== About this task ==
Bring back every record exactly, except for the pictures, which stay out.

== Dataset excerpts ==
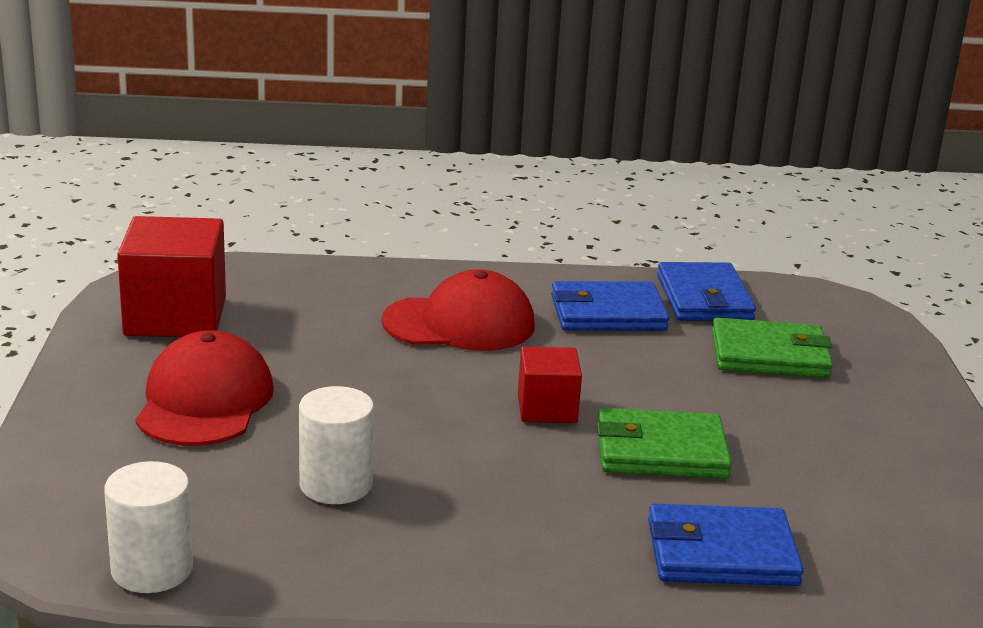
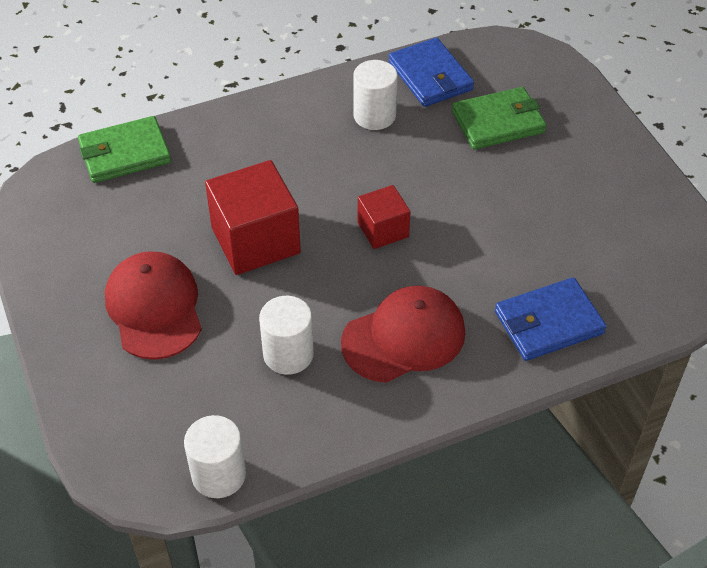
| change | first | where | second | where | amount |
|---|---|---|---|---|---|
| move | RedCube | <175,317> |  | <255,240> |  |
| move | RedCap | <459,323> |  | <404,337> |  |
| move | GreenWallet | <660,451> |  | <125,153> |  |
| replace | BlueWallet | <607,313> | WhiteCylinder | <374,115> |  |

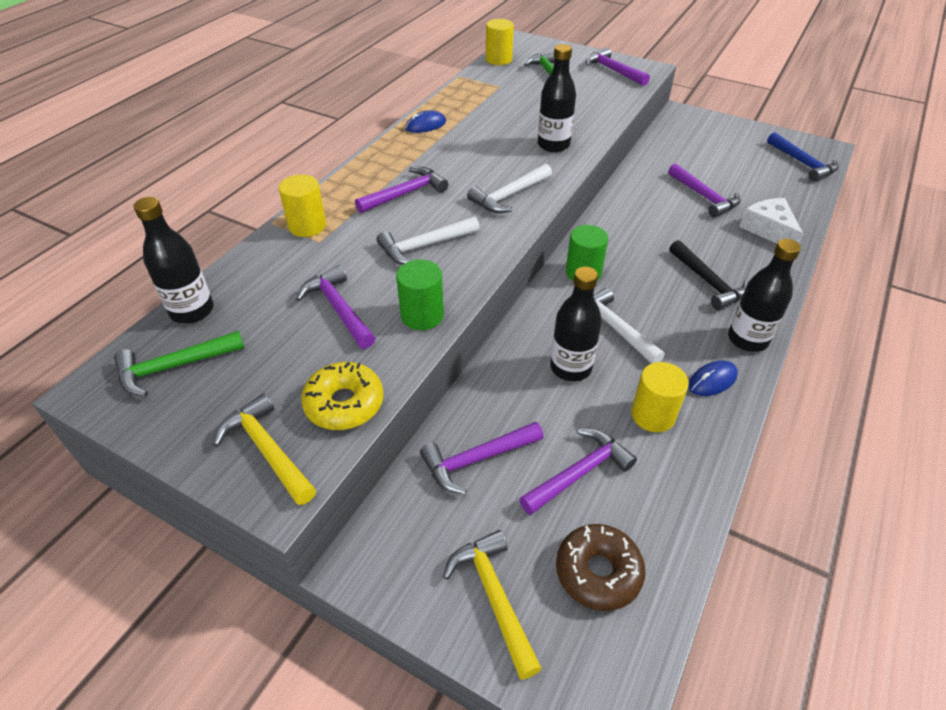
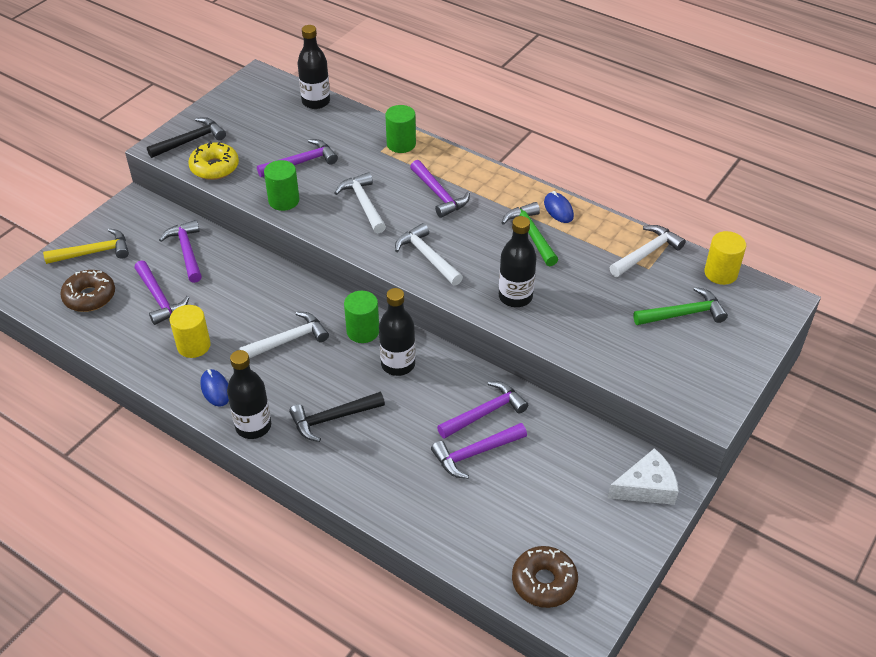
| change | first | where | second | where | amount |
|---|---|---|---|---|---|
| insert |  |  | WhiteHammer | <646,253> |  |
| move | GreenHammer | <174,367> |  | <531,234> |  |
| move | BlackBottle | <570,368> |  | <398,364> |  |
| move | PurpleHammer | <613,71> |  | <485,413> |  |
| move | WhiteCheese | <769,229> |  | <646,487> |  |
| replace | BlueHammer | <803,163> | BrownDonut | <544,582> |  |
| recolor | YellowHammer | <267,450> | BlackHammer | <190,141> |  |
| recolor | YellowCylinder | <307,226> | GreenCylinder | <401,144> |  |

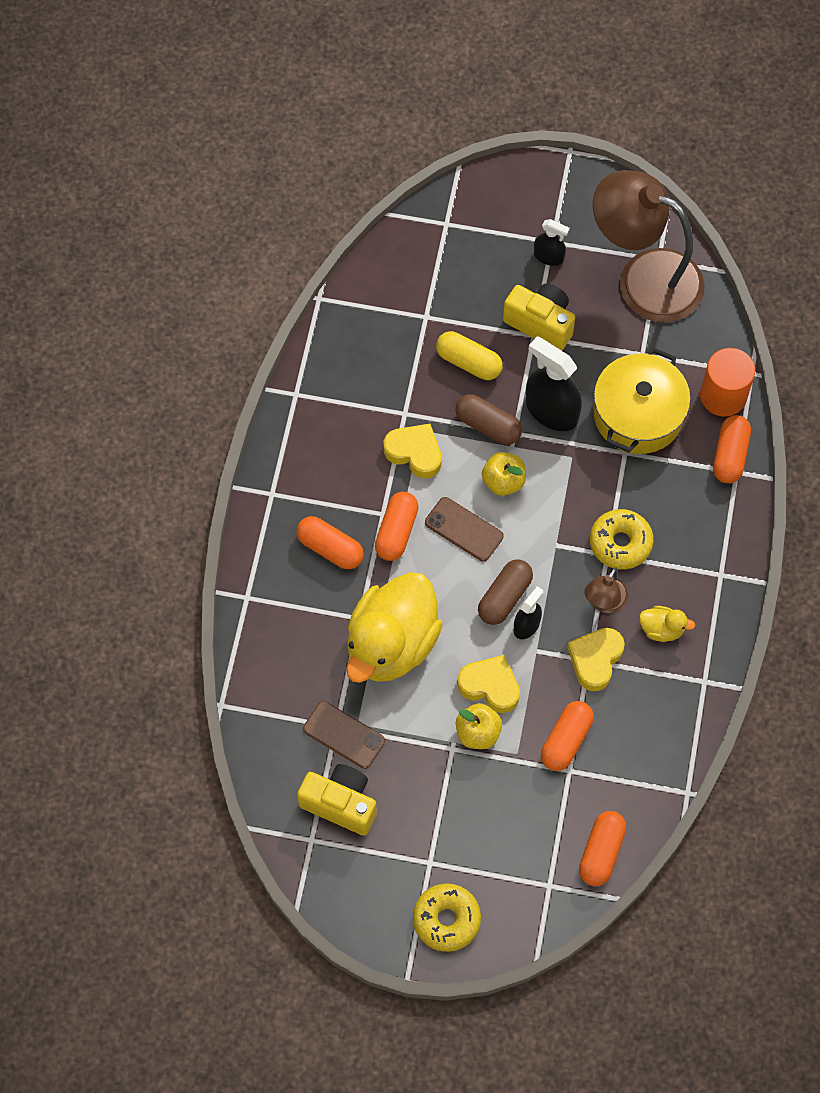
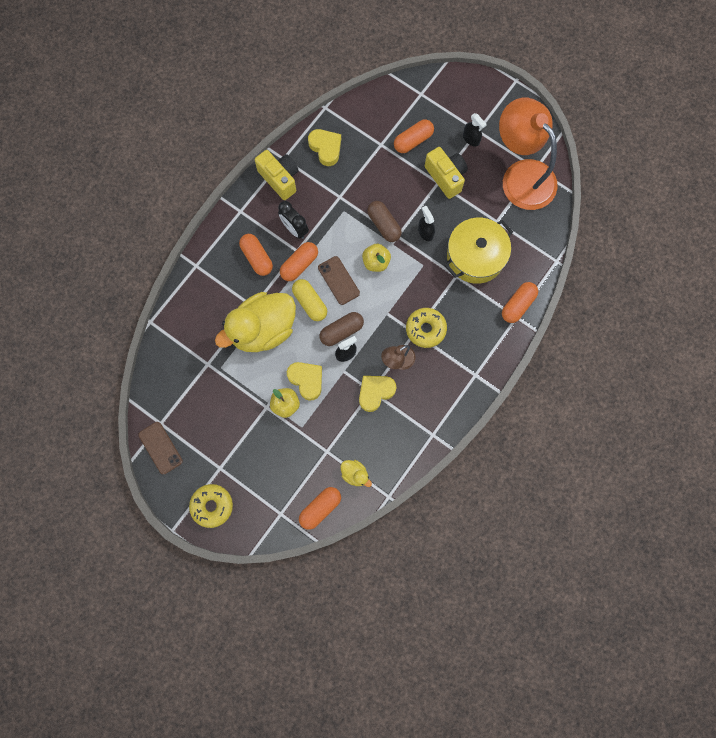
| change | first | where | second | where | amount |
|---|---|---|---|---|---|
| delete | OrangeCylinder | <723,396> |  |  |  |
| insert |  |  | BlackClock | <294,229> |  |
| move | YellowCamera | <340,804> |  | <280,179> |  |
| move | BrownPhone | <344,735> |  | <160,448> |  |
| move | YellowHeart | <414,453> |  | <326,148> |  |
| move | YellowCapsule | <468,362> |  | <310,303> |  |
| move | OrangeCapsule | <566,740> |  | <413,141> |  |
| move | YellowDuck | <662,629> |  | <355,474> |  |
| recolor | BrownLamp | <644,278> | OrangeLamp | <521,175> |  |
| resize | BlackSprayBottle | <551,411> |  | <425,232> | x0.55 |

== Response to the task ==
| change | first | where | second | where | amount |
|---|---|---|---|---|---|
| move | RedCube | <175,317> |  | <255,240> |  |
| move | RedCap | <459,323> |  | <404,337> |  |
| move | GreenWallet | <660,451> |  | <125,153> |  |
| replace | BlueWallet | <607,313> | WhiteCylinder | <374,115> |  |

| change | first | where | second | where | amount |
|---|---|---|---|---|---|
| insert |  |  | WhiteHammer | <646,253> |  |
| move | GreenHammer | <174,367> |  | <531,234> |  |
| move | BlackBottle | <570,368> |  | <398,364> |  |
| move | PurpleHammer | <613,71> |  | <485,413> |  |
| move | WhiteCheese | <769,229> |  | <646,487> |  |
| replace | BlueHammer | <803,163> | BrownDonut | <544,582> |  |
| recolor | YellowHammer | <267,450> | BlackHammer | <190,141> |  |
| recolor | YellowCylinder | <307,226> | GreenCylinder | <401,144> |  |

| change | first | where | second | where | amount |
|---|---|---|---|---|---|
| delete | OrangeCylinder | <723,396> |  |  |  |
| insert |  |  | BlackClock | <294,229> |  |
| move | YellowCamera | <340,804> |  | <280,179> |  |
| move | BrownPhone | <344,735> |  | <160,448> |  |
| move | YellowHeart | <414,453> |  | <326,148> |  |
| move | YellowCapsule | <468,362> |  | <310,303> |  |
| move | OrangeCapsule | <566,740> |  | <413,141> |  |
| move | YellowDuck | <662,629> |  | <355,474> |  |
| recolor | BrownLamp | <644,278> | OrangeLamp | <521,175> |  |
| resize | BlackSprayBottle | <551,411> |  | <425,232> | x0.55 |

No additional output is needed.